## WHAT TO PRODUCE
Copy out the data in full and exactly, passing over the pictures.

## PROVIDED RECORDS

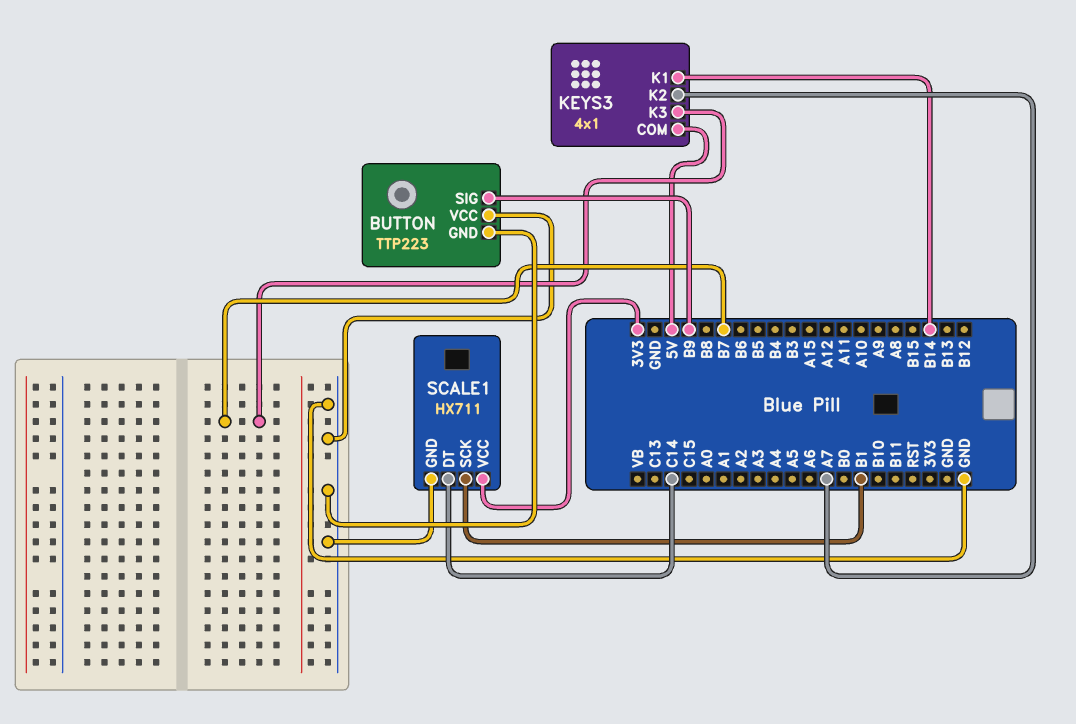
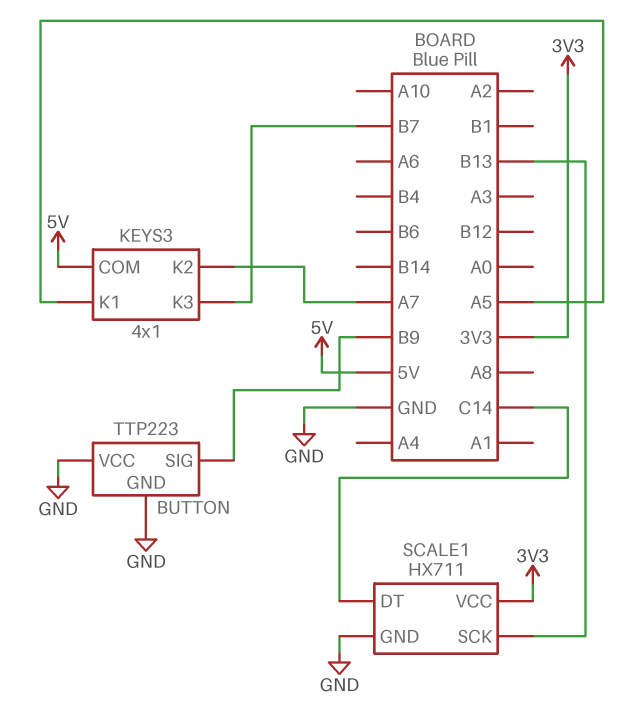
KEYS3 pin K1: B14 -> A5
SCALE1 pin SCK: B1 -> B13

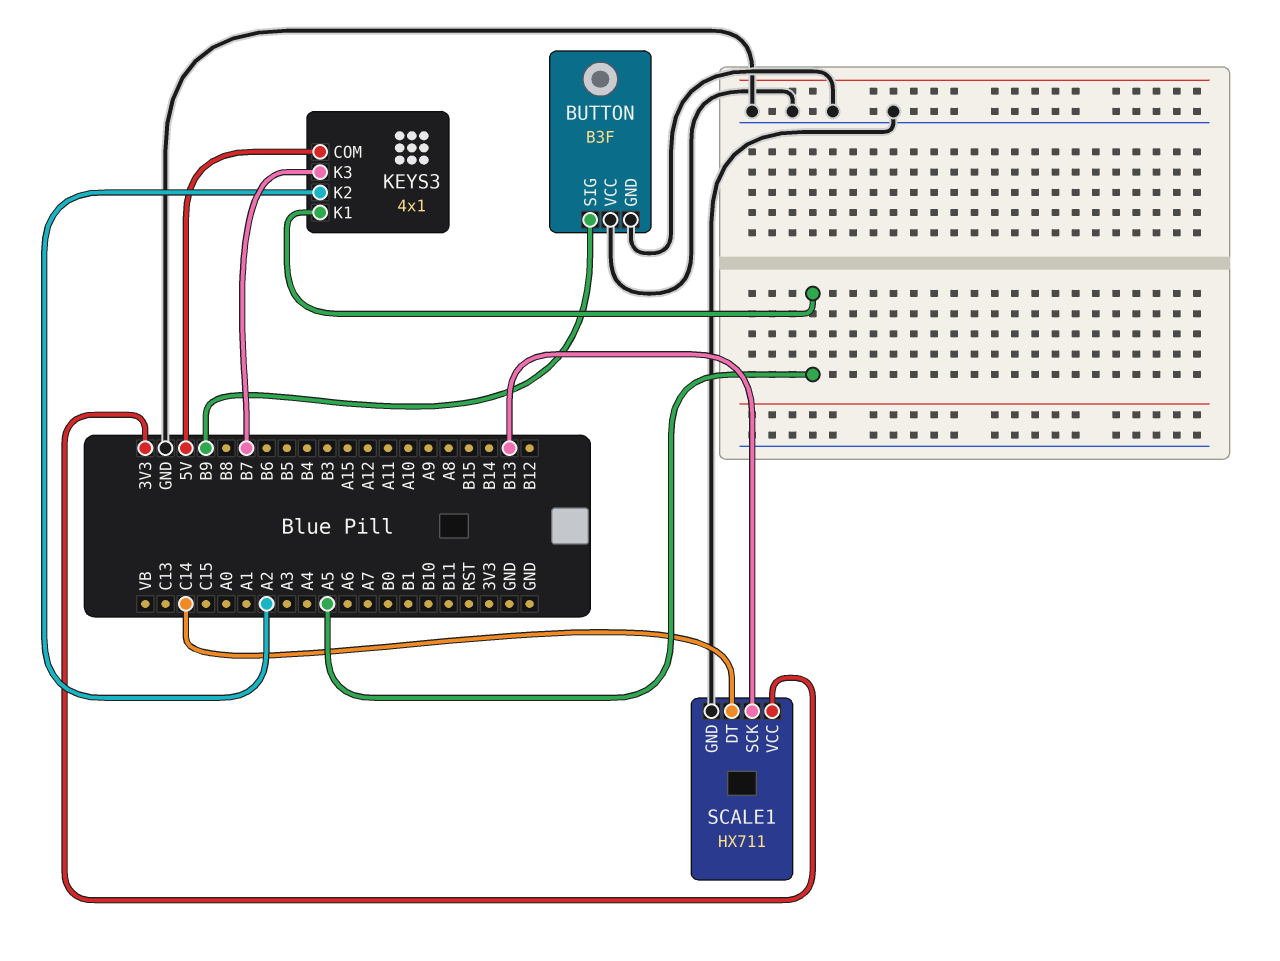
BUTTON: TTP223 -> B3F
KEYS3 pin K2: A7 -> A2

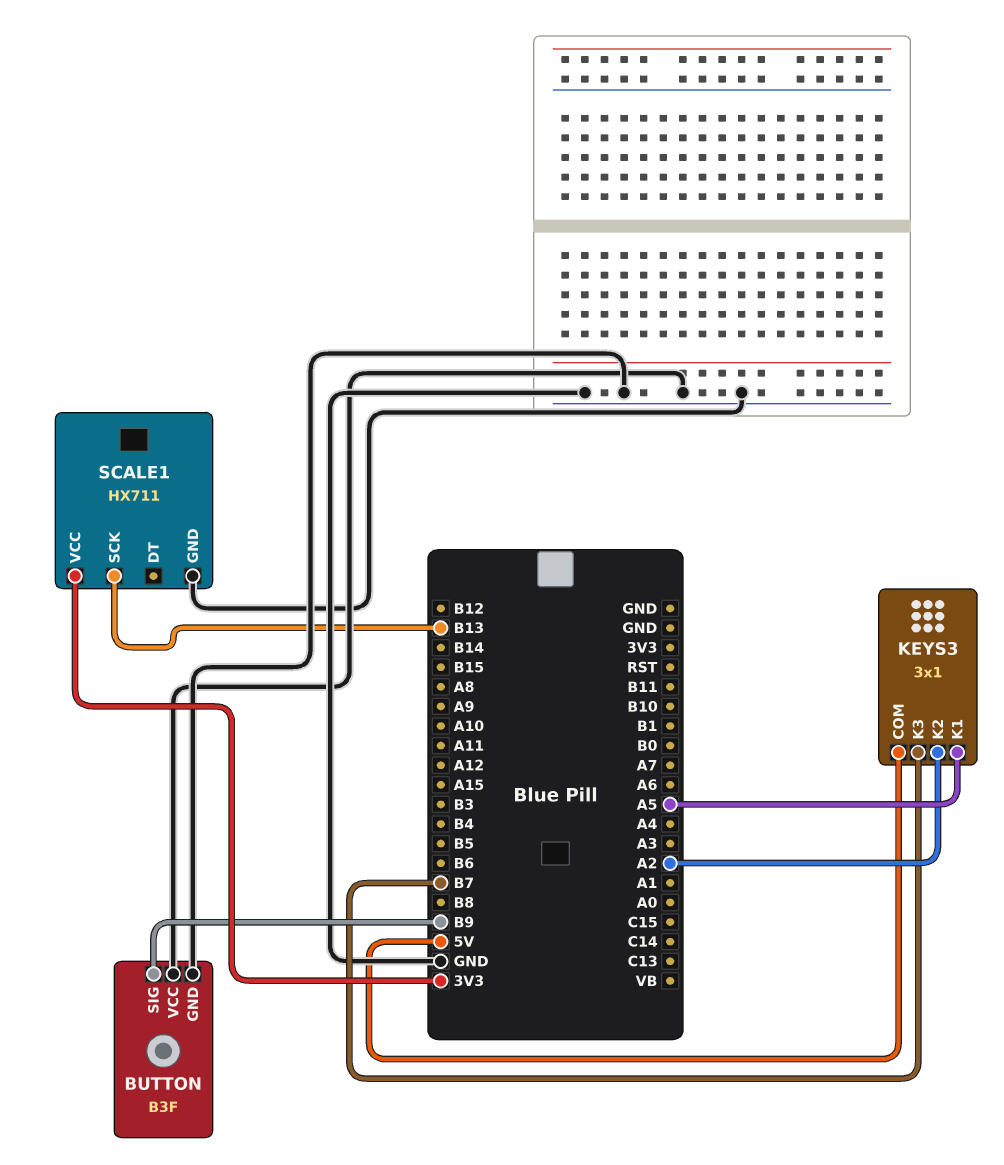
KEYS3: 4x1 -> 3x1
SCALE1 pin DT: C14 -> none

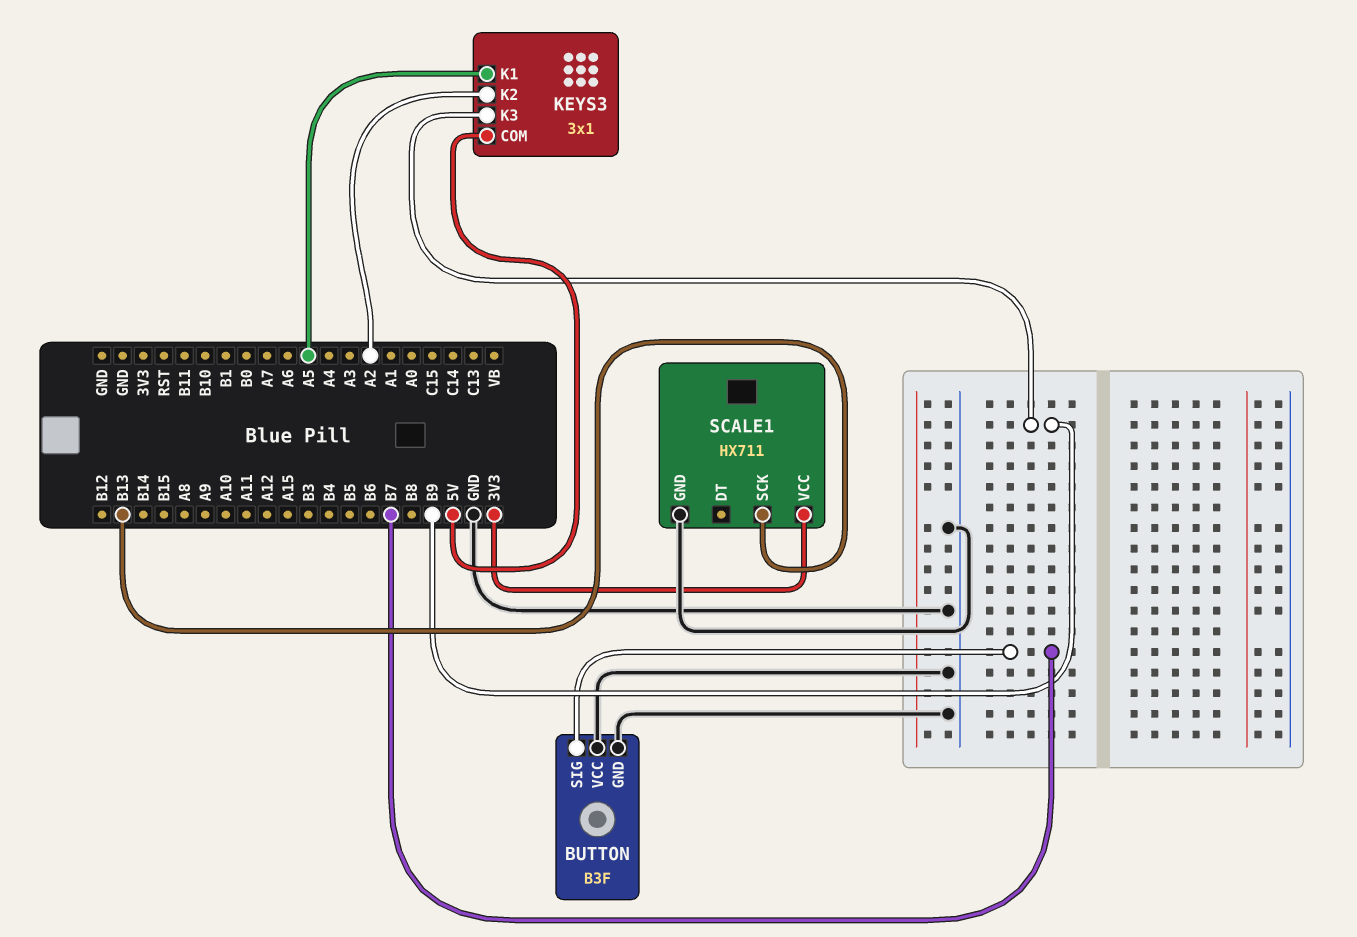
BUTTON pin SIG: B9 -> B7
KEYS3 pin K3: B7 -> B9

## ANSWER SECTION
KEYS3 pin K1: B14 -> A5
SCALE1 pin SCK: B1 -> B13

BUTTON: TTP223 -> B3F
KEYS3 pin K2: A7 -> A2

KEYS3: 4x1 -> 3x1
SCALE1 pin DT: C14 -> none

BUTTON pin SIG: B9 -> B7
KEYS3 pin K3: B7 -> B9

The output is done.